§ Prompt:
Reproduce every line in the listing that contains the word "button".
┄┄┄┄┄┄┄┄┄┄┄┄┄┄┄┄┄┄┄┄
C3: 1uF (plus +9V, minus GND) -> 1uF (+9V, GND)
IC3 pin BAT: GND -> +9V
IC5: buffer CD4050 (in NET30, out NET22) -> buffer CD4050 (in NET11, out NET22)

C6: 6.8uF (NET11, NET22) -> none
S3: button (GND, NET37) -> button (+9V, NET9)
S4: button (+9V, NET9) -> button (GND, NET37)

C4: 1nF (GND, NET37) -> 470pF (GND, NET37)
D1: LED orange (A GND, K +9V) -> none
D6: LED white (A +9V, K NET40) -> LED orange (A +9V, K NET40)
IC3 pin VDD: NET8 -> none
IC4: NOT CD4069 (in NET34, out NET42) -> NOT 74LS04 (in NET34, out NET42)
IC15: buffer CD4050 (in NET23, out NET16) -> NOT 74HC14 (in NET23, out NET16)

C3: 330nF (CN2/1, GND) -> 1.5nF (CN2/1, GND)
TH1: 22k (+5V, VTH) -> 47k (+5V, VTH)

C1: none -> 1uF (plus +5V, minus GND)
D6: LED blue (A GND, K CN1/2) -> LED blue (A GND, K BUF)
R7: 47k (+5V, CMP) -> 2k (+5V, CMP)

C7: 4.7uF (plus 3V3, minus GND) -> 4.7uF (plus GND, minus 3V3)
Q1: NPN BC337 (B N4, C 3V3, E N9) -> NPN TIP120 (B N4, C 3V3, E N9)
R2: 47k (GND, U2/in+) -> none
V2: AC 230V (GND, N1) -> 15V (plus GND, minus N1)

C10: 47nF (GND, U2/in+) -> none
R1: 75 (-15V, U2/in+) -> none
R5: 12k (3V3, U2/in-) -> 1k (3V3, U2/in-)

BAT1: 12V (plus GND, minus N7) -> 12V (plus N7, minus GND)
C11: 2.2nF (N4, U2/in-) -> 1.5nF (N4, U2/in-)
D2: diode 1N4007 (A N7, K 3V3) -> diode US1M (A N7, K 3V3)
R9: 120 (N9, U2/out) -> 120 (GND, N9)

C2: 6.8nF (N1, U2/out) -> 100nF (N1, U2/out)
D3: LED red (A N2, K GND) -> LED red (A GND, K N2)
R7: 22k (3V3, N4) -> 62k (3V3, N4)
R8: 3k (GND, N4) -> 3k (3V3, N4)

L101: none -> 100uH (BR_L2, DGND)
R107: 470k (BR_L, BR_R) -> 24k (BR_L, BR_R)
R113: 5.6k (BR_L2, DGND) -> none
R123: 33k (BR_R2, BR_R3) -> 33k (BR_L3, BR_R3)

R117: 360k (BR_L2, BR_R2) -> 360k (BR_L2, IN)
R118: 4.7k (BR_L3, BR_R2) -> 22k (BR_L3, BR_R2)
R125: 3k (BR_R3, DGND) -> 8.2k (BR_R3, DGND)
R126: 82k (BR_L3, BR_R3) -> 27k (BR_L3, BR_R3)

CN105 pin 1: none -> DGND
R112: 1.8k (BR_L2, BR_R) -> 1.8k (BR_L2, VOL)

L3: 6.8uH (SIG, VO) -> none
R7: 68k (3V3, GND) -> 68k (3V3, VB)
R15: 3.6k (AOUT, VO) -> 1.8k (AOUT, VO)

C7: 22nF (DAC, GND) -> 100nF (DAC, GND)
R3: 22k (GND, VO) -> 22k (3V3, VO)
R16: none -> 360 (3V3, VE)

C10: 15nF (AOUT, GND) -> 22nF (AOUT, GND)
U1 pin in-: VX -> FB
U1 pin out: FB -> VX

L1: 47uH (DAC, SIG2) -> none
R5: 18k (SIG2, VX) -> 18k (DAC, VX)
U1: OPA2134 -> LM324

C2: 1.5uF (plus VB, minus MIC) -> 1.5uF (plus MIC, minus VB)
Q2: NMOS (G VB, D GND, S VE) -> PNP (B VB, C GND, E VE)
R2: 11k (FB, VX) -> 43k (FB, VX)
┄┄┄┄┄┄┄┄┄┄┄┄┄┄┄┄┄┄┄┄
§ Answer area:
S3: button (GND, NET37) -> button (+9V, NET9)
S4: button (+9V, NET9) -> button (GND, NET37)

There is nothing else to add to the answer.